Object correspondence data
◆ ◆ ◆ ◆ ◆
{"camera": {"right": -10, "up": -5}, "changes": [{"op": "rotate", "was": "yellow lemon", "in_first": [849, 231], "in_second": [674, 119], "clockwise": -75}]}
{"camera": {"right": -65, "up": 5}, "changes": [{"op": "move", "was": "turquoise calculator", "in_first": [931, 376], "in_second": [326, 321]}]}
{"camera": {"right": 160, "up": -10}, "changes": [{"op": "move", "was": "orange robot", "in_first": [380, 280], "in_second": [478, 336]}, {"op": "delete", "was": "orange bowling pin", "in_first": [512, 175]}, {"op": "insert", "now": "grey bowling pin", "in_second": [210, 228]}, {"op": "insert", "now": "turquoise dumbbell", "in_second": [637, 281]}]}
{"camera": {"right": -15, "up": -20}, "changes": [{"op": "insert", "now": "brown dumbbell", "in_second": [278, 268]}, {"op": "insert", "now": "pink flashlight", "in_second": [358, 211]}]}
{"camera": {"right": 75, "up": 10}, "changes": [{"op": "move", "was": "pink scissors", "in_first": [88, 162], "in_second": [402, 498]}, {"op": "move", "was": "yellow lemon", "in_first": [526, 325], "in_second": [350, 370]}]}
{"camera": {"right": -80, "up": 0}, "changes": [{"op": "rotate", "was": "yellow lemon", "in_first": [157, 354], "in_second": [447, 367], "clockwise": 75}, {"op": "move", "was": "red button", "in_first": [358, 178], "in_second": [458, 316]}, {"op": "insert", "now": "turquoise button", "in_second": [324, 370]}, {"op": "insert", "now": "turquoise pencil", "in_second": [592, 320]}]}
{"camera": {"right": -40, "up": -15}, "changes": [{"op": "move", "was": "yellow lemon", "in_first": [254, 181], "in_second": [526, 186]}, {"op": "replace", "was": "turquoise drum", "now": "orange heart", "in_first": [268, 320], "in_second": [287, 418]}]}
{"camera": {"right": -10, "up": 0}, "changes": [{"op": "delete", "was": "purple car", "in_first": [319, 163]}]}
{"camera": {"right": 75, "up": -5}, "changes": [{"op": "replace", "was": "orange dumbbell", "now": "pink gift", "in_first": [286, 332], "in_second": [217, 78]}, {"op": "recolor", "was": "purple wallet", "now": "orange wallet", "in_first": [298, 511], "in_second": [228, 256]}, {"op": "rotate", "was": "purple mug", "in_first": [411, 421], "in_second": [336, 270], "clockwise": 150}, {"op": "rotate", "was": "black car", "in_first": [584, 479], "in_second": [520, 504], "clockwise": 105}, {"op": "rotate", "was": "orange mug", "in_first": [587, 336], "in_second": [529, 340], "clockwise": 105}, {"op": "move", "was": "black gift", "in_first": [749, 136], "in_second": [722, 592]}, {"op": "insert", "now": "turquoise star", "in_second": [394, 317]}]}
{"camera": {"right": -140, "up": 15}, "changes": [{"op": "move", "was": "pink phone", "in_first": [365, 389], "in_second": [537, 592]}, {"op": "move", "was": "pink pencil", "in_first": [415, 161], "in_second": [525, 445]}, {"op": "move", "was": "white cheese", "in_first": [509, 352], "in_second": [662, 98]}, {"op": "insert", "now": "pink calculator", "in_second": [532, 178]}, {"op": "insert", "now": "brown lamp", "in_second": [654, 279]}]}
◆ ◆ ◆ ◆ ◆
- AIM OF THE EXERCISE
Repeat each record in full; every line must match exactly.

- RESULT
{"camera": {"right": -10, "up": -5}, "changes": [{"op": "rotate", "was": "yellow lemon", "in_first": [849, 231], "in_second": [674, 119], "clockwise": -75}]}
{"camera": {"right": -65, "up": 5}, "changes": [{"op": "move", "was": "turquoise calculator", "in_first": [931, 376], "in_second": [326, 321]}]}
{"camera": {"right": 160, "up": -10}, "changes": [{"op": "move", "was": "orange robot", "in_first": [380, 280], "in_second": [478, 336]}, {"op": "delete", "was": "orange bowling pin", "in_first": [512, 175]}, {"op": "insert", "now": "grey bowling pin", "in_second": [210, 228]}, {"op": "insert", "now": "turquoise dumbbell", "in_second": [637, 281]}]}
{"camera": {"right": -15, "up": -20}, "changes": [{"op": "insert", "now": "brown dumbbell", "in_second": [278, 268]}, {"op": "insert", "now": "pink flashlight", "in_second": [358, 211]}]}
{"camera": {"right": 75, "up": 10}, "changes": [{"op": "move", "was": "pink scissors", "in_first": [88, 162], "in_second": [402, 498]}, {"op": "move", "was": "yellow lemon", "in_first": [526, 325], "in_second": [350, 370]}]}
{"camera": {"right": -80, "up": 0}, "changes": [{"op": "rotate", "was": "yellow lemon", "in_first": [157, 354], "in_second": [447, 367], "clockwise": 75}, {"op": "move", "was": "red button", "in_first": [358, 178], "in_second": [458, 316]}, {"op": "insert", "now": "turquoise button", "in_second": [324, 370]}, {"op": "insert", "now": "turquoise pencil", "in_second": [592, 320]}]}
{"camera": {"right": -40, "up": -15}, "changes": [{"op": "move", "was": "yellow lemon", "in_first": [254, 181], "in_second": [526, 186]}, {"op": "replace", "was": "turquoise drum", "now": "orange heart", "in_first": [268, 320], "in_second": [287, 418]}]}
{"camera": {"right": -10, "up": 0}, "changes": [{"op": "delete", "was": "purple car", "in_first": [319, 163]}]}
{"camera": {"right": 75, "up": -5}, "changes": [{"op": "replace", "was": "orange dumbbell", "now": "pink gift", "in_first": [286, 332], "in_second": [217, 78]}, {"op": "recolor", "was": "purple wallet", "now": "orange wallet", "in_first": [298, 511], "in_second": [228, 256]}, {"op": "rotate", "was": "purple mug", "in_first": [411, 421], "in_second": [336, 270], "clockwise": 150}, {"op": "rotate", "was": "black car", "in_first": [584, 479], "in_second": [520, 504], "clockwise": 105}, {"op": "rotate", "was": "orange mug", "in_first": [587, 336], "in_second": [529, 340], "clockwise": 105}, {"op": "move", "was": "black gift", "in_first": [749, 136], "in_second": [722, 592]}, {"op": "insert", "now": "turquoise star", "in_second": [394, 317]}]}
{"camera": {"right": -140, "up": 15}, "changes": [{"op": "move", "was": "pink phone", "in_first": [365, 389], "in_second": [537, 592]}, {"op": "move", "was": "pink pencil", "in_first": [415, 161], "in_second": [525, 445]}, {"op": "move", "was": "white cheese", "in_first": [509, 352], "in_second": [662, 98]}, {"op": "insert", "now": "pink calculator", "in_second": [532, 178]}, {"op": "insert", "now": "brown lamp", "in_second": [654, 279]}]}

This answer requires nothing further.